- [Given exercise]: Identify each line in the material below that contains the string "David" and copy those lines in full.

*** Records to use

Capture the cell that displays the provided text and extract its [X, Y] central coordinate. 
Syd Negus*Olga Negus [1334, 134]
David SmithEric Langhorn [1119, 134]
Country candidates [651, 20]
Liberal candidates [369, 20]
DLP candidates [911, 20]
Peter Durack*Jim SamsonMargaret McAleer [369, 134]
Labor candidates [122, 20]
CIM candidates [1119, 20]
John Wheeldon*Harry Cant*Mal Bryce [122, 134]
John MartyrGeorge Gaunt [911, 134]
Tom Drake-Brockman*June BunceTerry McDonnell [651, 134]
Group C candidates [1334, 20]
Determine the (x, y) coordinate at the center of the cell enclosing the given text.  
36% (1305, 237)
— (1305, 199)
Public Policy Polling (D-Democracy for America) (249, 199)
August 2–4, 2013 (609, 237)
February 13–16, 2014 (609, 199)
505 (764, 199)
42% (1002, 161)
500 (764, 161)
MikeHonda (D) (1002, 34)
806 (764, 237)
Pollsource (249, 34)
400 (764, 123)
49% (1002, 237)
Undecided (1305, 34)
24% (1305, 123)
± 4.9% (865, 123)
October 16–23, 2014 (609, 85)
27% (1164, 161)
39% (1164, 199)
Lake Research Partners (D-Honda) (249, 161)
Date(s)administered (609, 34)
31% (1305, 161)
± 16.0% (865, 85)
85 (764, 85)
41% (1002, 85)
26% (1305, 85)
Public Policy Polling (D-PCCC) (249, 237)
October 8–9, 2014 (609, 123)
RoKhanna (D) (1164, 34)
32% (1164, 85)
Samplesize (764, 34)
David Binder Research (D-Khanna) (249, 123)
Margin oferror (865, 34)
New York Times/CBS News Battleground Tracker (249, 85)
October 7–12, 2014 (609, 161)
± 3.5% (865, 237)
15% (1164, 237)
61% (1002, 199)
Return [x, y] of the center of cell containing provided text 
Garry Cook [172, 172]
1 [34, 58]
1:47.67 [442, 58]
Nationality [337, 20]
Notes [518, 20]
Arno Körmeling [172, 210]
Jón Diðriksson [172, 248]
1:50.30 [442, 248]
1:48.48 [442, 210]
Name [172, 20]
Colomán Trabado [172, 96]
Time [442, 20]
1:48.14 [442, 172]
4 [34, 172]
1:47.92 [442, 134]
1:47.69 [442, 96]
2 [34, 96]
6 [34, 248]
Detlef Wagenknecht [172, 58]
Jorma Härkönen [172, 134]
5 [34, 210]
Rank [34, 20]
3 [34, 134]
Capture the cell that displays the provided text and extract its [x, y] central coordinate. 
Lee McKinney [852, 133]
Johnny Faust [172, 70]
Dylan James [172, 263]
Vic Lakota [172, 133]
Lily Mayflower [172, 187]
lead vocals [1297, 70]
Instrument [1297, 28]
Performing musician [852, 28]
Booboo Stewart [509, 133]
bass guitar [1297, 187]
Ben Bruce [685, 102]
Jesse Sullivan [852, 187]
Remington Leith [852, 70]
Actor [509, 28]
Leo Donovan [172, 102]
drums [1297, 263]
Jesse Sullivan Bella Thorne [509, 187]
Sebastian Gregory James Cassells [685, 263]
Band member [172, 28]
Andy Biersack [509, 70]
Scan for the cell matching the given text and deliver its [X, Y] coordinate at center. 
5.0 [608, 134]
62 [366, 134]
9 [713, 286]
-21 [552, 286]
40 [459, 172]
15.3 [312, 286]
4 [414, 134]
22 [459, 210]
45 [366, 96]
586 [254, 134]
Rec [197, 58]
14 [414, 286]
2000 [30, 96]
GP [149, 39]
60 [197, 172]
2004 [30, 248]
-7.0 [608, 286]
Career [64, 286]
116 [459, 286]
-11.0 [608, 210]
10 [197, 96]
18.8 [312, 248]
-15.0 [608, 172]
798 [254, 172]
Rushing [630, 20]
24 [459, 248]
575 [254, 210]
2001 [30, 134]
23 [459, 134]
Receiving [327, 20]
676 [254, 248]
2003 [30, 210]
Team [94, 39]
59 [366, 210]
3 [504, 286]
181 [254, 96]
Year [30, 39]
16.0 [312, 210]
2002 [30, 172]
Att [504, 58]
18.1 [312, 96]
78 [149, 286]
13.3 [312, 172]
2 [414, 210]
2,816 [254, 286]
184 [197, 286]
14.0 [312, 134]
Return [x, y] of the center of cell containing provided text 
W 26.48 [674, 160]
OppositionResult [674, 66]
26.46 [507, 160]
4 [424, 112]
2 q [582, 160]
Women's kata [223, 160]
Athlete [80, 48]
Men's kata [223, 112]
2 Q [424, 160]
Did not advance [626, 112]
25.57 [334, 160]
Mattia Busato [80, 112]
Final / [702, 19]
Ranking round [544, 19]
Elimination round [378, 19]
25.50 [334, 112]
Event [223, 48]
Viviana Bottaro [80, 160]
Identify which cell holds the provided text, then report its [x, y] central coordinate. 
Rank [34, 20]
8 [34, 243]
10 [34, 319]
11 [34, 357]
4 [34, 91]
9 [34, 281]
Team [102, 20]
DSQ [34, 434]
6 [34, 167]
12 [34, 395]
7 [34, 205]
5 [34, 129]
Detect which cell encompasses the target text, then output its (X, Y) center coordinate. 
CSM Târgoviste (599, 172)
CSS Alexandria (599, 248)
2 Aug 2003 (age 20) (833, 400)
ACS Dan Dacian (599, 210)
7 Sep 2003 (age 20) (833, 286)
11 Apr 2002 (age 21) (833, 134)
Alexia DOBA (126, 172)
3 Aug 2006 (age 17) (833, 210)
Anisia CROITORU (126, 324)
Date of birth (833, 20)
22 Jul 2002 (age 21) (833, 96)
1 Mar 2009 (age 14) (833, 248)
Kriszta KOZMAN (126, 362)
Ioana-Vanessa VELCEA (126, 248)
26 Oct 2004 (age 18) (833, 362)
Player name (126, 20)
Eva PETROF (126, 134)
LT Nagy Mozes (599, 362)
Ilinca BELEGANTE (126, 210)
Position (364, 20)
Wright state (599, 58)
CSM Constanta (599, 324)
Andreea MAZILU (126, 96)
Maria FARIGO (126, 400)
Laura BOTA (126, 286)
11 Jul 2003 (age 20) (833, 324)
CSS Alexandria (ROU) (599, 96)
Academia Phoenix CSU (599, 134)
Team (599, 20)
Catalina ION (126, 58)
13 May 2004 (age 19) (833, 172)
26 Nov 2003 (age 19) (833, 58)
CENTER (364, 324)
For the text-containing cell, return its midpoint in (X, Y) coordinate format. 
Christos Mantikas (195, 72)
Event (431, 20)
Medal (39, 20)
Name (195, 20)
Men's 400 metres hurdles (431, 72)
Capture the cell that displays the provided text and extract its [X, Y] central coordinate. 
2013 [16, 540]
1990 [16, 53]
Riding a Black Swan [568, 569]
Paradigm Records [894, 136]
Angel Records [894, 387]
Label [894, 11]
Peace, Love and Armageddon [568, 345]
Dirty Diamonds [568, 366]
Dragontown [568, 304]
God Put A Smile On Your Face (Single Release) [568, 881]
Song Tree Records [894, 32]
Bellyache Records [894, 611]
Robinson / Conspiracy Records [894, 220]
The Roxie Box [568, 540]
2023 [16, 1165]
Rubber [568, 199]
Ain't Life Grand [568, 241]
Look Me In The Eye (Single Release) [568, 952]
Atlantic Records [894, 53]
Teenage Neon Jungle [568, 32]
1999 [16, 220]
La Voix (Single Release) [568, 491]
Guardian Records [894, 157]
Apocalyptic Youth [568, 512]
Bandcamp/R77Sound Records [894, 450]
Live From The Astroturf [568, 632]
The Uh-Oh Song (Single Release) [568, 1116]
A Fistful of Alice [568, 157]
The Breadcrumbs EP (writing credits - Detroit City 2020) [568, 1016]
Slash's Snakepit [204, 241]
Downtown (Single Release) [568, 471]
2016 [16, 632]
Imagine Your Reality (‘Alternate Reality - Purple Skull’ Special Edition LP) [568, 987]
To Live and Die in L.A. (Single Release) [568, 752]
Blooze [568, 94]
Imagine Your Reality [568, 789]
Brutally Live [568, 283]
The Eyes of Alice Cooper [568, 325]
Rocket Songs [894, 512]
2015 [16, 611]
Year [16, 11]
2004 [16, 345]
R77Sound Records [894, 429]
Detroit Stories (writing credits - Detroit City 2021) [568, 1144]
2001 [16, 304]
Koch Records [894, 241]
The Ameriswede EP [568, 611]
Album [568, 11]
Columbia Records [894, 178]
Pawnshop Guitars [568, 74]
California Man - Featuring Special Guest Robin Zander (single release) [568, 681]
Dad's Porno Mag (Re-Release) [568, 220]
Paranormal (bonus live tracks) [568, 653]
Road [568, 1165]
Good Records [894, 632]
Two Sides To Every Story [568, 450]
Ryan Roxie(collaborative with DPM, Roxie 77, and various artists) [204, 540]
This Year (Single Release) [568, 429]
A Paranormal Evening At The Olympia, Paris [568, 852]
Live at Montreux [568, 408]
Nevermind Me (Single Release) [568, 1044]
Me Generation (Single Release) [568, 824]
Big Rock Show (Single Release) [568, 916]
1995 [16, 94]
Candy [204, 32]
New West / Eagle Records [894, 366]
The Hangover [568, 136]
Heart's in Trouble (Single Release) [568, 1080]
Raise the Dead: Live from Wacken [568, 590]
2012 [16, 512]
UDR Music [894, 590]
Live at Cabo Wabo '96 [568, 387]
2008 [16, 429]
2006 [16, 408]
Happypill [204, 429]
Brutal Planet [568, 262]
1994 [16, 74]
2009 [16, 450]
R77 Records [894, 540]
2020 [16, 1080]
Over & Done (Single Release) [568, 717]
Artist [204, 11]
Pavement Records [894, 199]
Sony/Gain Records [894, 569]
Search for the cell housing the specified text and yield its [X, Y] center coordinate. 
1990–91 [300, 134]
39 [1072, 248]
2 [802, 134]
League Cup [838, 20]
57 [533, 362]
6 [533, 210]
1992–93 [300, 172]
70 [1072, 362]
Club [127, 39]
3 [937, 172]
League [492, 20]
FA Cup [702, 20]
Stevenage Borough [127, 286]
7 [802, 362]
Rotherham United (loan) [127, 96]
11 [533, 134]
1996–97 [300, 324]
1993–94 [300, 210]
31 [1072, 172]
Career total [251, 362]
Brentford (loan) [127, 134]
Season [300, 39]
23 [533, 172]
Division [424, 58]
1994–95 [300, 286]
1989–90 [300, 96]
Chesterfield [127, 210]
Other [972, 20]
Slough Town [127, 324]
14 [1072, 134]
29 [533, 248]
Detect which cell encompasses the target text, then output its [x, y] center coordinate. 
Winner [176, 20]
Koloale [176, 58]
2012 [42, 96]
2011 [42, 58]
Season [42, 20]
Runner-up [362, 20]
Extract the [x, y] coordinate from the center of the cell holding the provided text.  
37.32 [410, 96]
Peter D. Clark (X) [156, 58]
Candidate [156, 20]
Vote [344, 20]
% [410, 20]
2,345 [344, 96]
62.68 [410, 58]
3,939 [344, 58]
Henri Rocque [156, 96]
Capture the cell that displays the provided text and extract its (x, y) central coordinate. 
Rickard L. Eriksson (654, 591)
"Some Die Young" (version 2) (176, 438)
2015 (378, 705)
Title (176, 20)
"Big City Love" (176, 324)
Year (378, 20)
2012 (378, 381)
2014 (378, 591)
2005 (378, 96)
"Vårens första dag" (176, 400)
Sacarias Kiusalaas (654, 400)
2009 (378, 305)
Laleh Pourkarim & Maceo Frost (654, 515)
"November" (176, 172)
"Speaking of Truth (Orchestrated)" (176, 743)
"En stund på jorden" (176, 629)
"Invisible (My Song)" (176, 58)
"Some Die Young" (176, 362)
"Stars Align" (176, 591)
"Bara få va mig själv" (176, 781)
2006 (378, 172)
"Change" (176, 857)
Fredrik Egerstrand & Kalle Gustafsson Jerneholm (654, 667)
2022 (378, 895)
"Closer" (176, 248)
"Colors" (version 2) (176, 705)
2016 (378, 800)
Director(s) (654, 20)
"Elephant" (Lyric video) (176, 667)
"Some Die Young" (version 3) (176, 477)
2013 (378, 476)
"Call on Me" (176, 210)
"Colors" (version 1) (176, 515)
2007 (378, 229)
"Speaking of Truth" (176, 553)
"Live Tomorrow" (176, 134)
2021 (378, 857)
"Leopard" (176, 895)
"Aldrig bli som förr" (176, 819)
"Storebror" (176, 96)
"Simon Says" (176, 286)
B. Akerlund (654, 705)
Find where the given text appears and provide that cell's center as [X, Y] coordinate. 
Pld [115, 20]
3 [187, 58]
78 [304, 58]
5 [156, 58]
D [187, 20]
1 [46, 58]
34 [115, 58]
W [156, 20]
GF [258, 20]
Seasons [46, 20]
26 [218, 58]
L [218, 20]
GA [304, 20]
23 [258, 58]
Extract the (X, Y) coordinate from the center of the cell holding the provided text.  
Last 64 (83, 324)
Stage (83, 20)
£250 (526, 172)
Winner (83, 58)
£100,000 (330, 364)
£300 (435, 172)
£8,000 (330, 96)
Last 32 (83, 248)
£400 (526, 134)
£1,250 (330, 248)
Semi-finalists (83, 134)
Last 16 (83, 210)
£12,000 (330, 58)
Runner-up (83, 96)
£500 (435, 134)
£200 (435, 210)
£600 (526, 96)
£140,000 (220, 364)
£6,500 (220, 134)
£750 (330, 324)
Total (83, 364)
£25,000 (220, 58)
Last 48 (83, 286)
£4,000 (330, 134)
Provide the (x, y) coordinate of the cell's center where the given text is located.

******

- [Solution to the exercise]:
David SmithEric Langhorn [1119, 134]
David Binder Research (D-Khanna) (249, 123)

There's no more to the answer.